Task goal
Since only the text is wanted, print every entry below exactly and omit the images.
##### Data to use
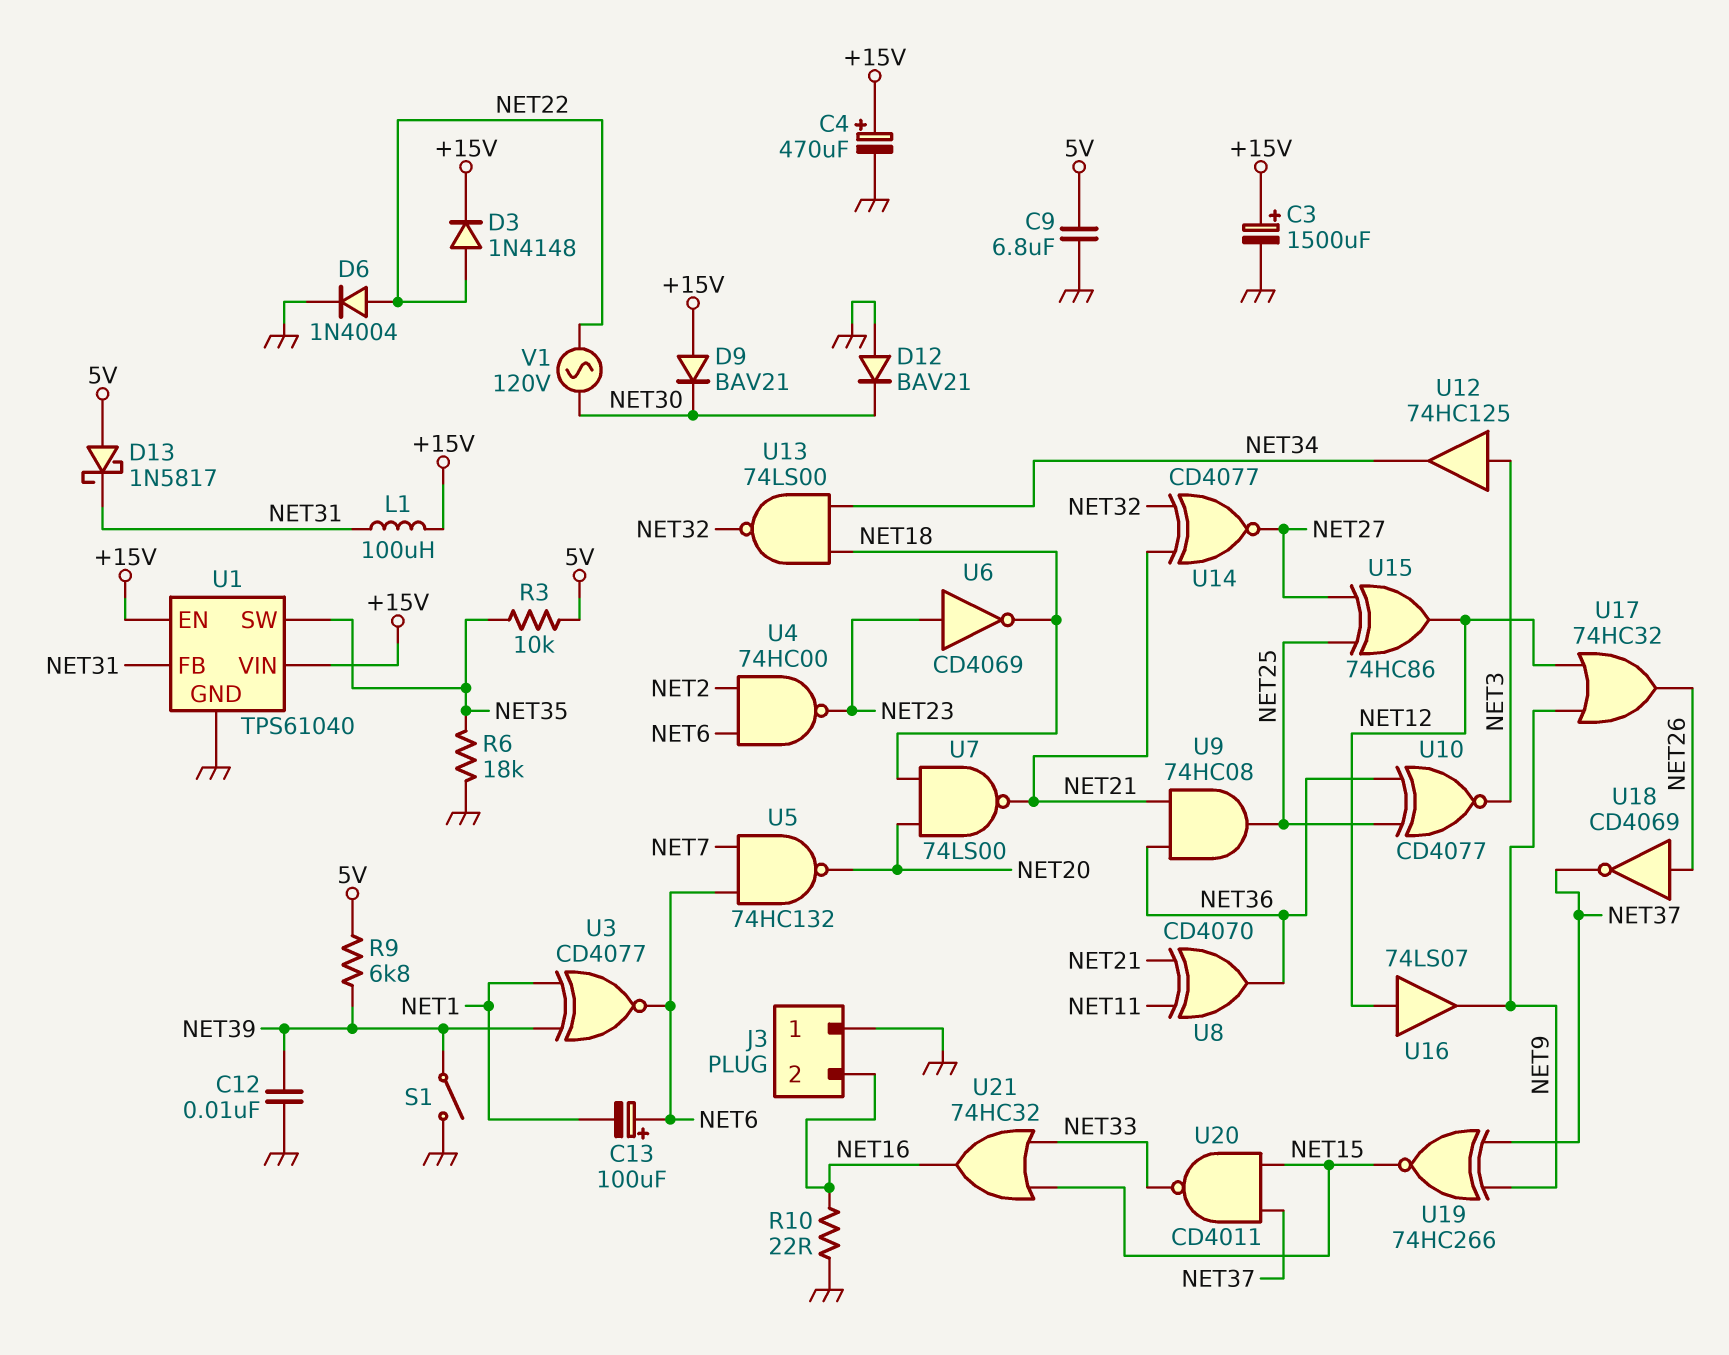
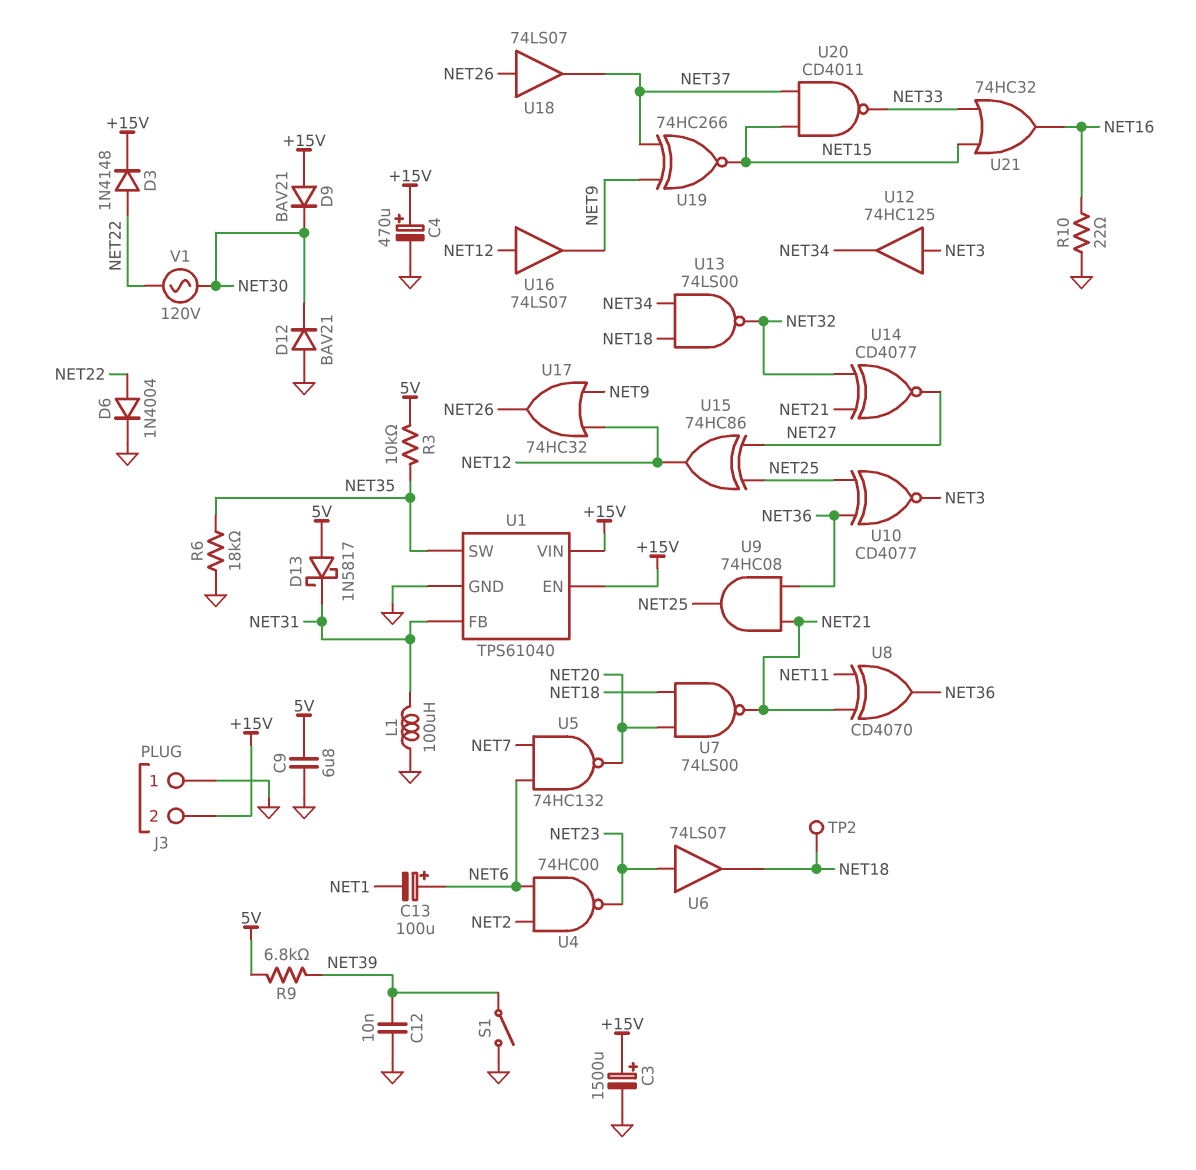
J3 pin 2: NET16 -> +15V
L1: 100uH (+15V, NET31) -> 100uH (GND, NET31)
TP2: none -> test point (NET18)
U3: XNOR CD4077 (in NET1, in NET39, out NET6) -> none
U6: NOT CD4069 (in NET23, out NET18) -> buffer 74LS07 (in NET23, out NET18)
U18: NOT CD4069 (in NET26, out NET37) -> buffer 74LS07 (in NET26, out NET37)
##########
Answer to this exercise
J3 pin 2: NET16 -> +15V
L1: 100uH (+15V, NET31) -> 100uH (GND, NET31)
TP2: none -> test point (NET18)
U3: XNOR CD4077 (in NET1, in NET39, out NET6) -> none
U6: NOT CD4069 (in NET23, out NET18) -> buffer 74LS07 (in NET23, out NET18)
U18: NOT CD4069 (in NET26, out NET37) -> buffer 74LS07 (in NET26, out NET37)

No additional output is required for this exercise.